▶ What the exercise asks: In the records below, find the line containing "R2: 30k (5V, VB) -> 150k (5V, VB)"; give it again exactly, along with every line that follows, and nothing else.

▶ Records shown:
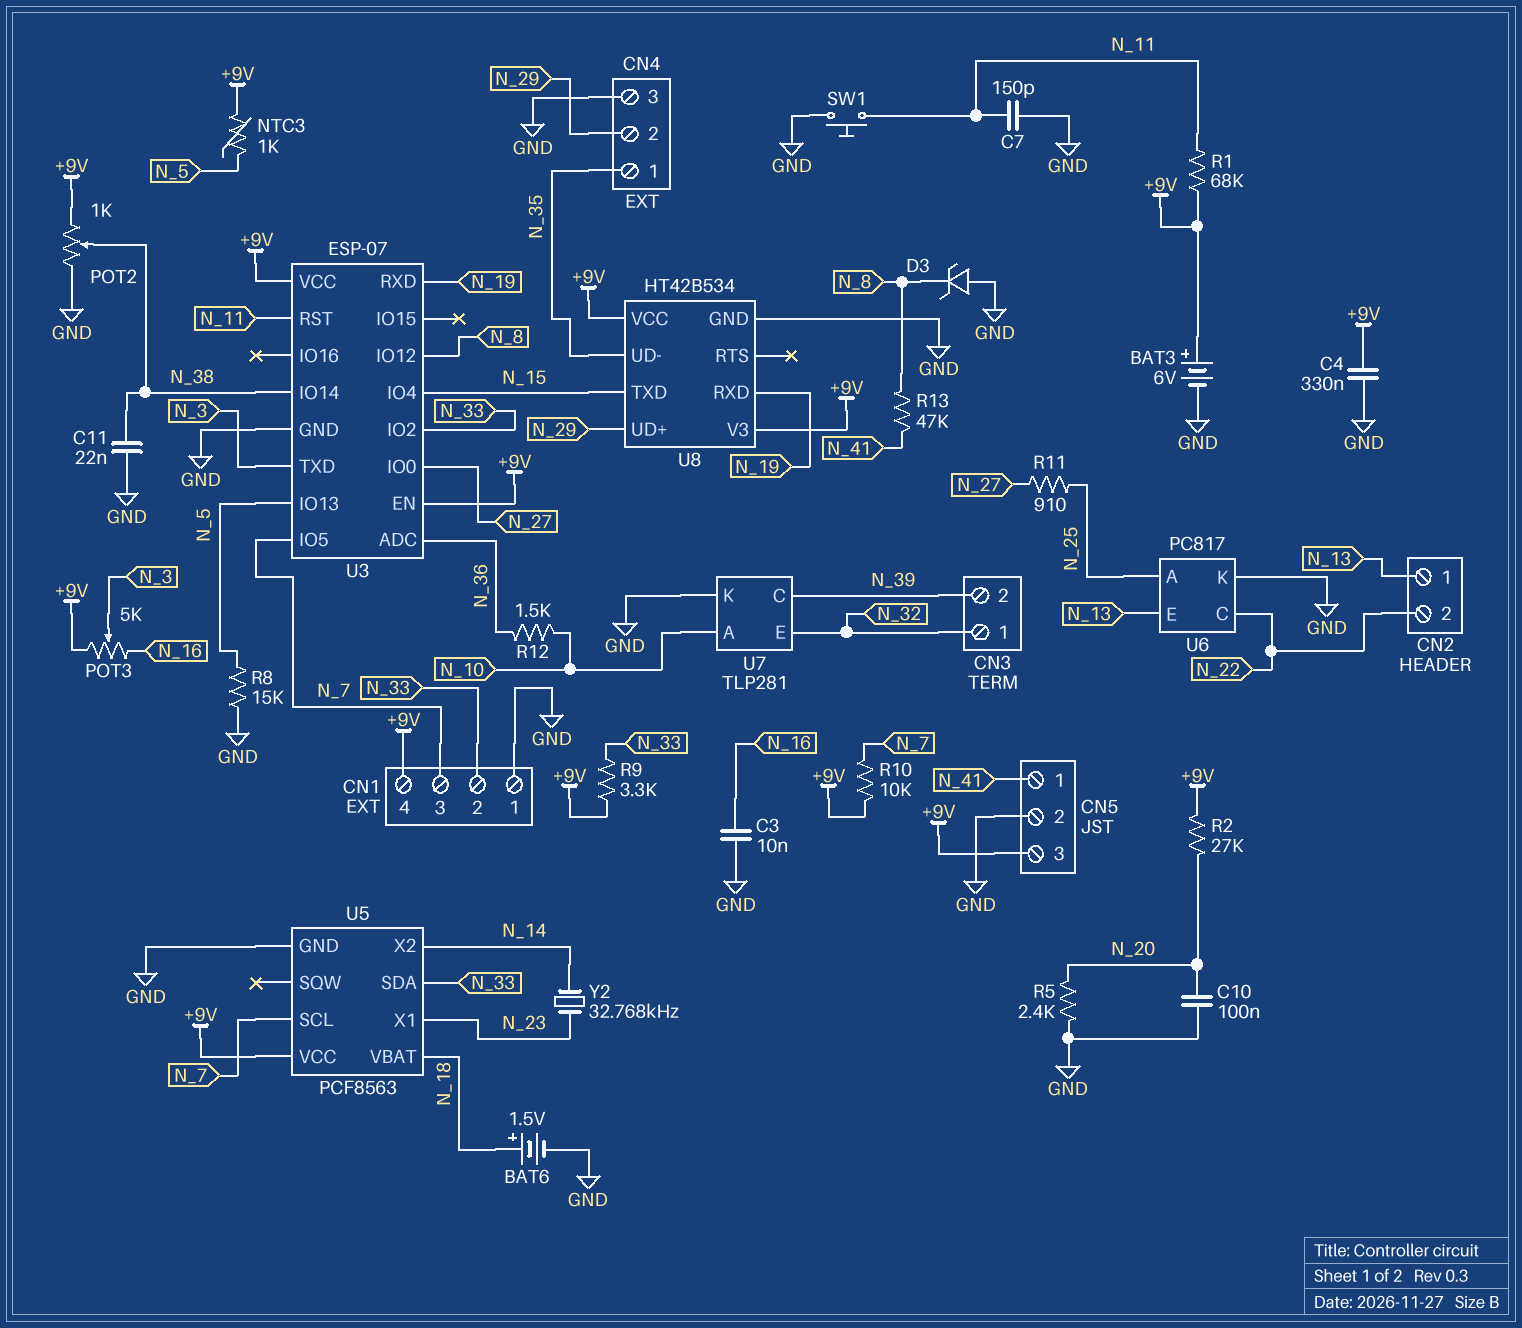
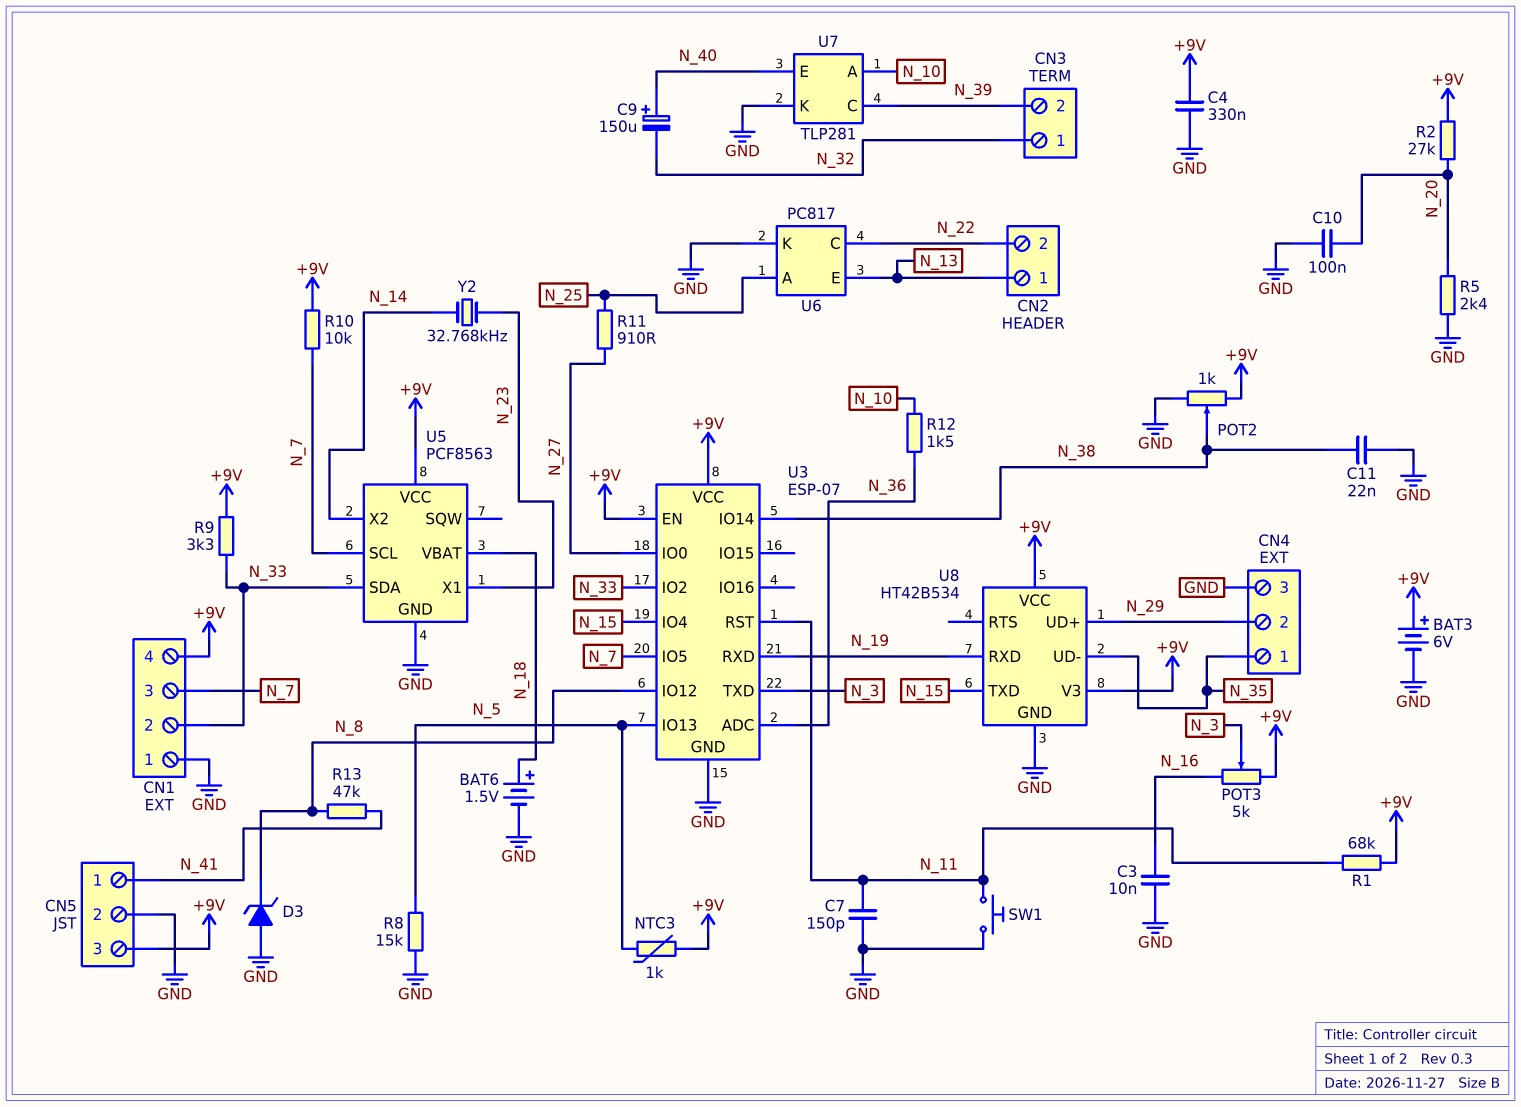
C9: none -> 150uF (plus N_40, minus N_32)
U7 pin E: N_32 -> N_40

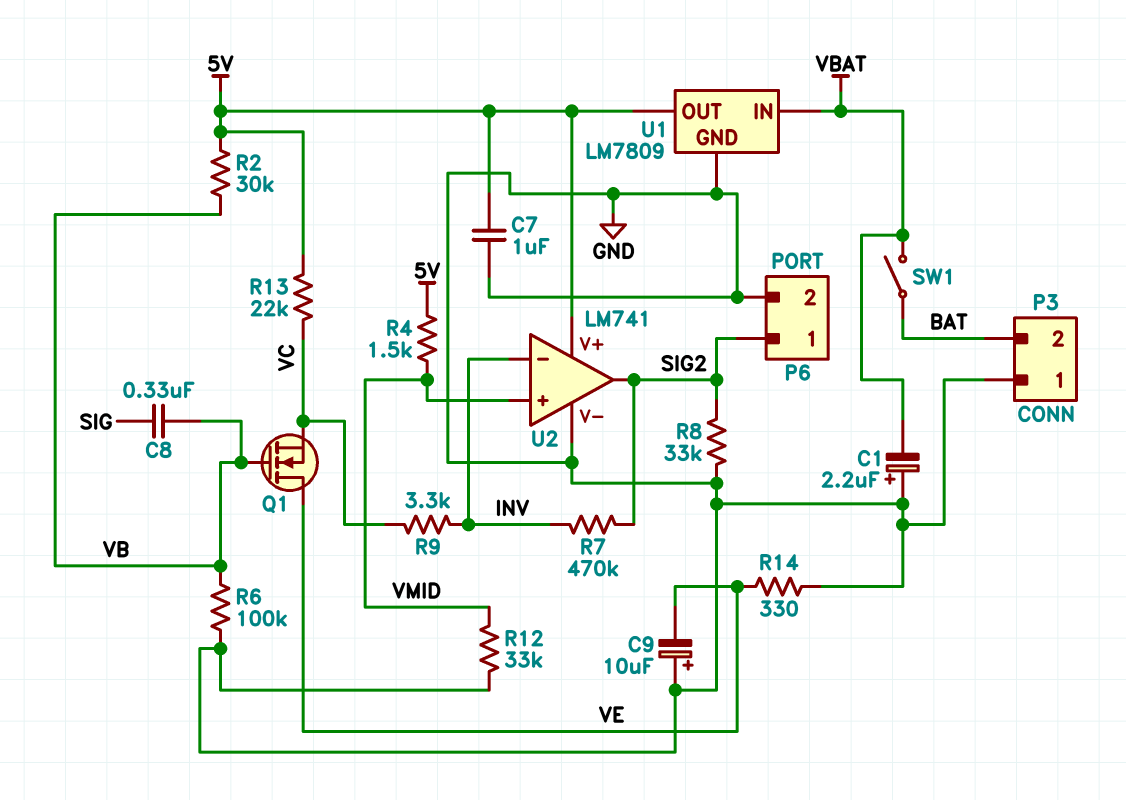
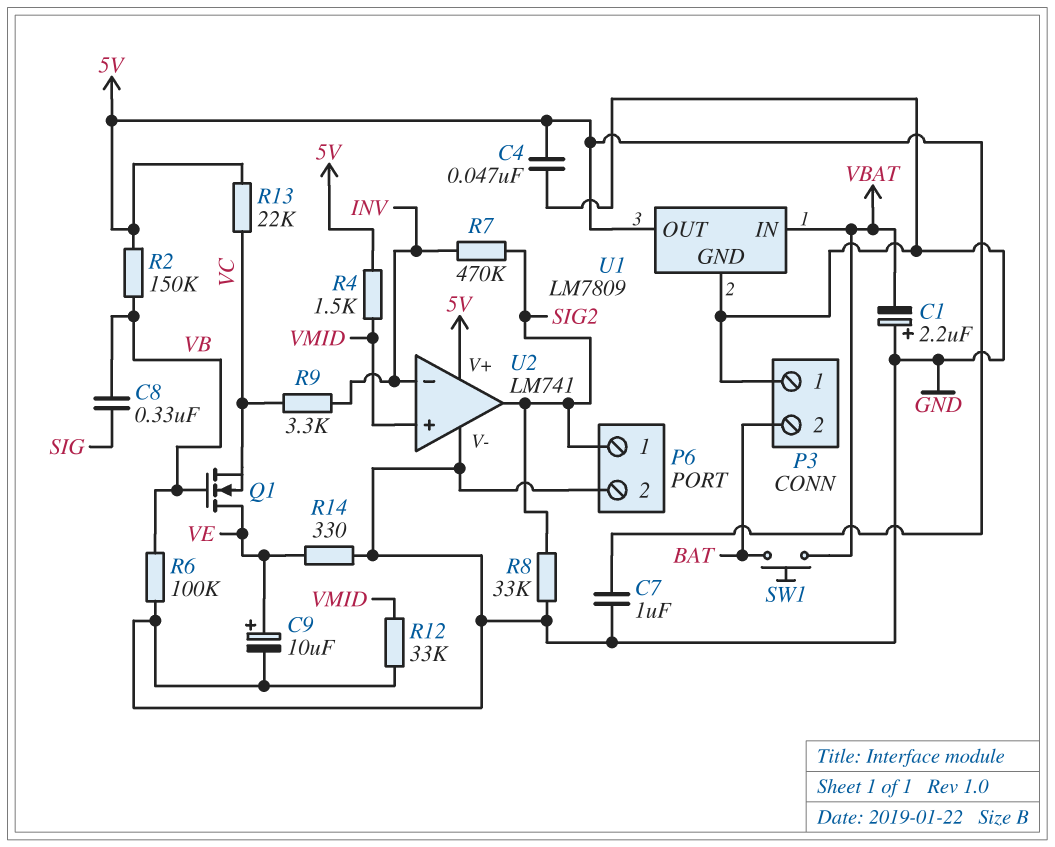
C4: none -> 47nF (5V, GND)
C9: 10uF (plus GND, minus VE) -> 10uF (plus VE, minus GND)
R2: 30k (5V, VB) -> 150k (5V, VB)
SW1: switch (BAT, VBAT) -> button (BAT, VBAT)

▶ Task result:
R2: 30k (5V, VB) -> 150k (5V, VB)
SW1: switch (BAT, VBAT) -> button (BAT, VBAT)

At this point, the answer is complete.